[Data excerpts]
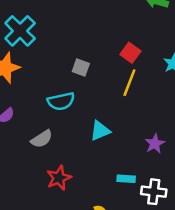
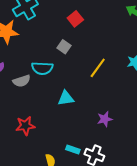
red square: (130, 53) -> (75, 19), moved
gray semicircle: (42, 139) -> (22, 81), moved
cyan rectangle: (126, 179) -> (73, 149), moved

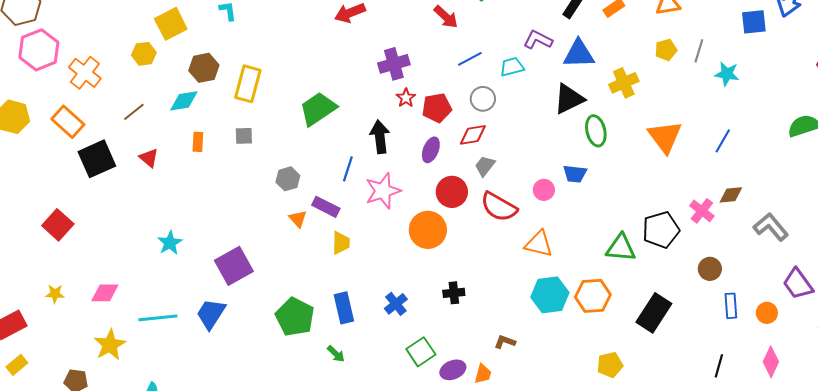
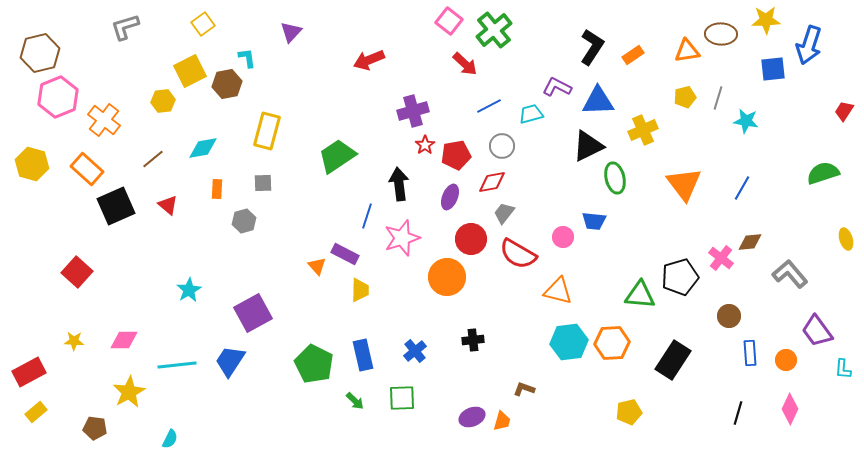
brown hexagon: (204, 68) -> (227, 84), moved
gray hexagon: (288, 179) -> (244, 221), moved
green square: (421, 352) -> (402, 398), moved, turned 32

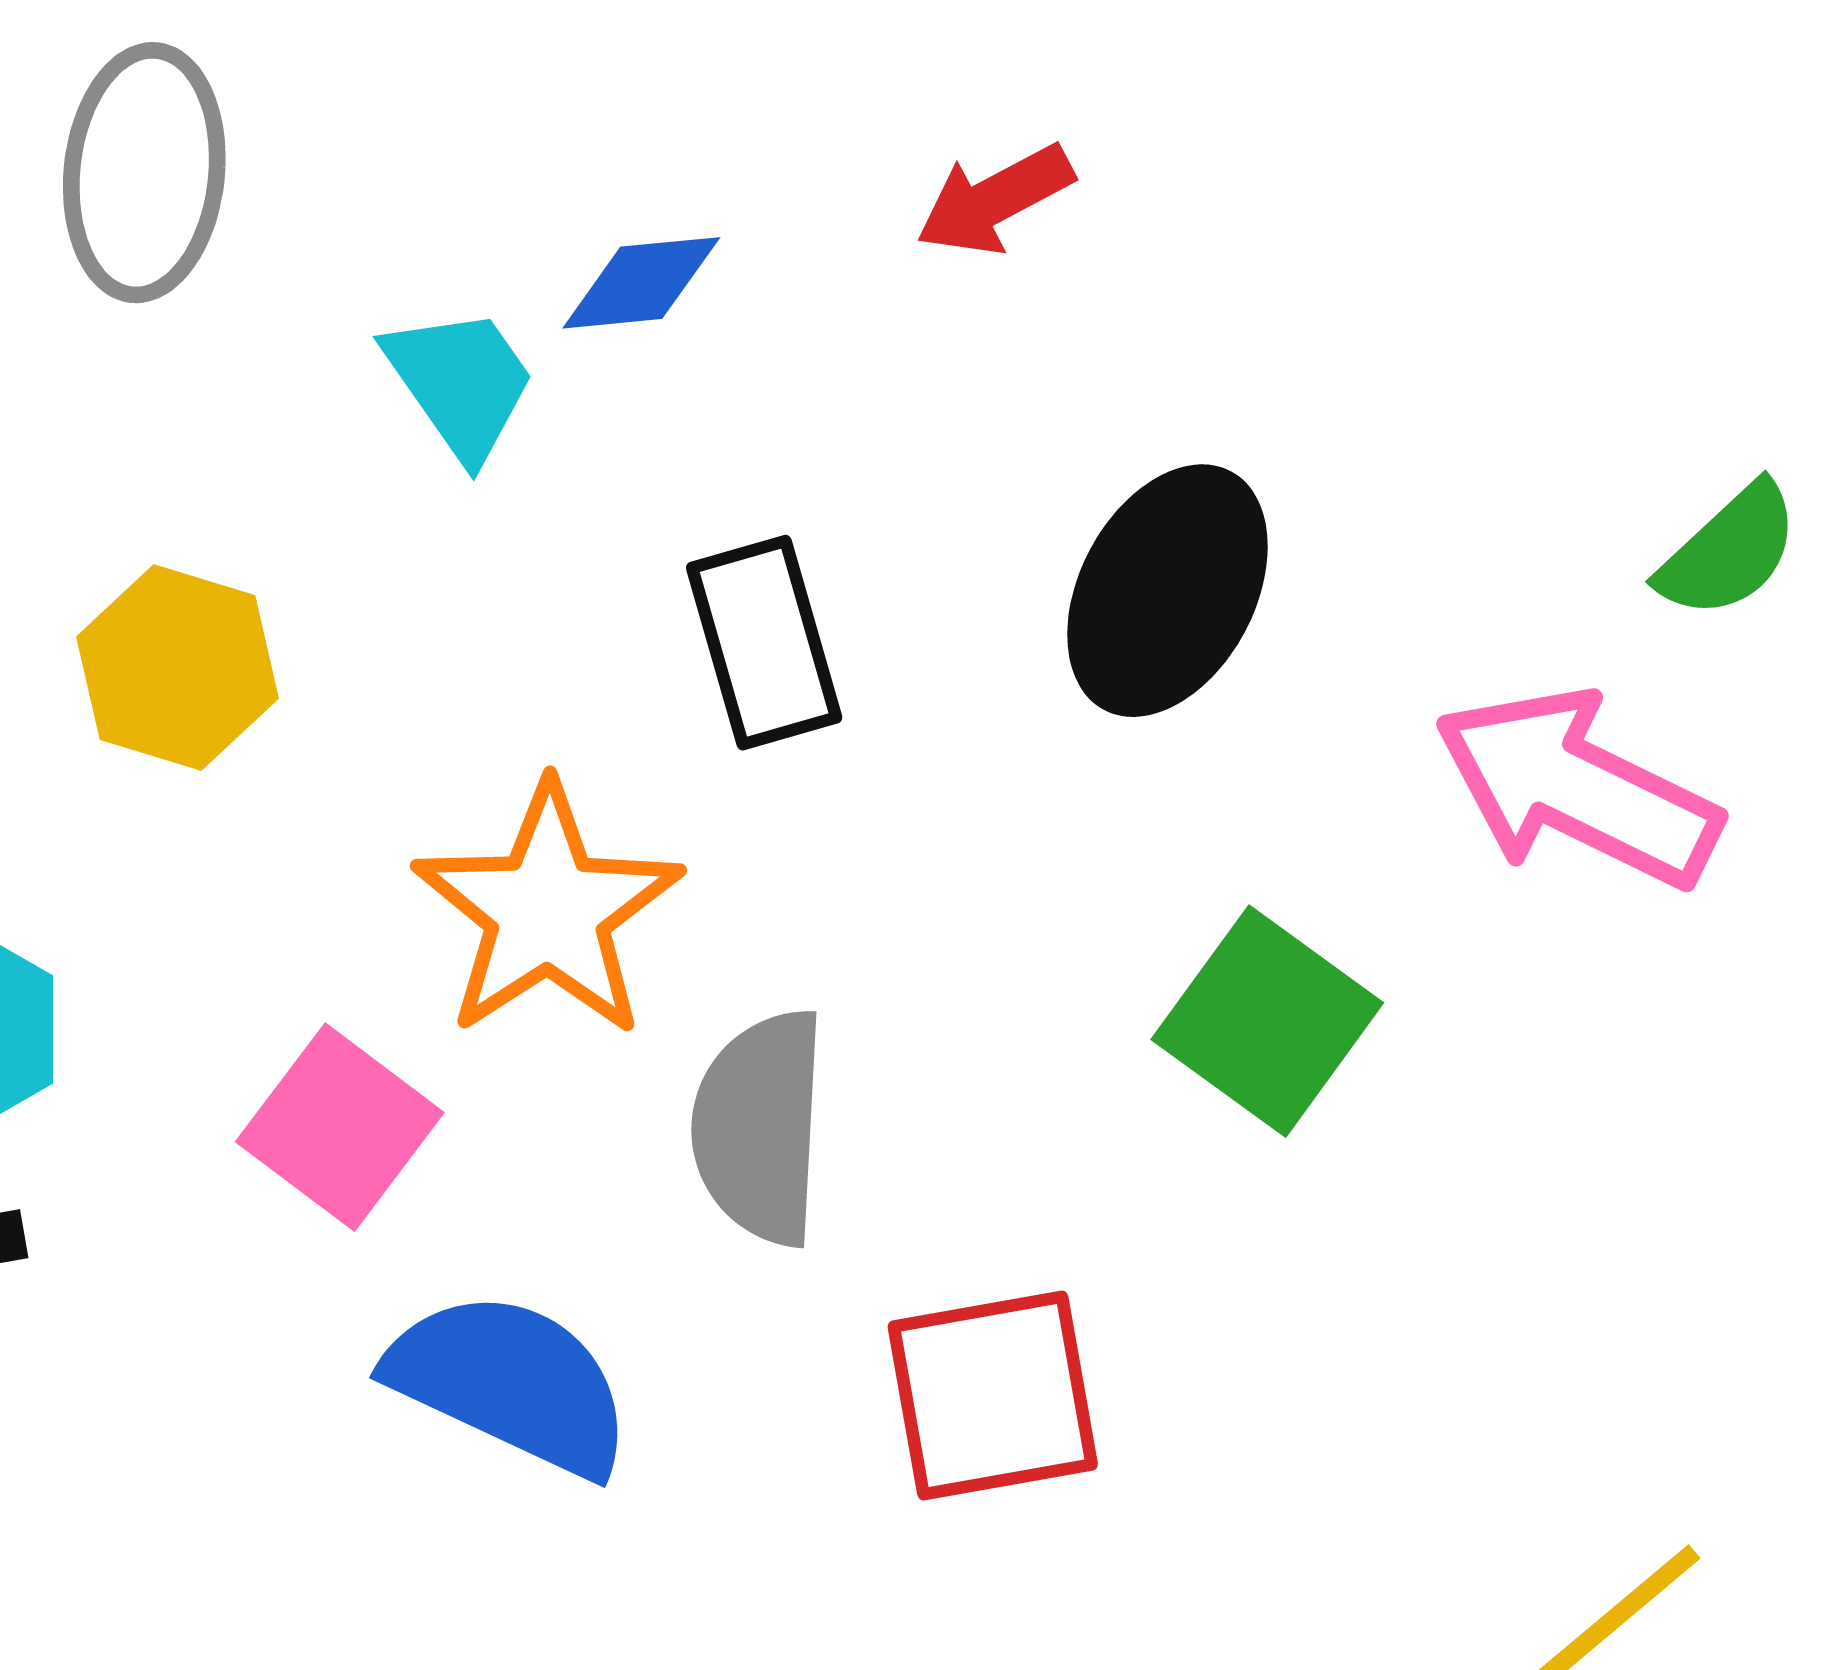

[PROMPT] Quote only the lines that start at the line holding "gray semicircle: (42, 139) -> (22, 81), moved" and end at the last line of the entries, including both of those lines, and omit every picture.

[RESULT OF THIS EXERCISE]
gray semicircle: (42, 139) -> (22, 81), moved
cyan rectangle: (126, 179) -> (73, 149), moved

brown hexagon: (204, 68) -> (227, 84), moved
gray hexagon: (288, 179) -> (244, 221), moved
green square: (421, 352) -> (402, 398), moved, turned 32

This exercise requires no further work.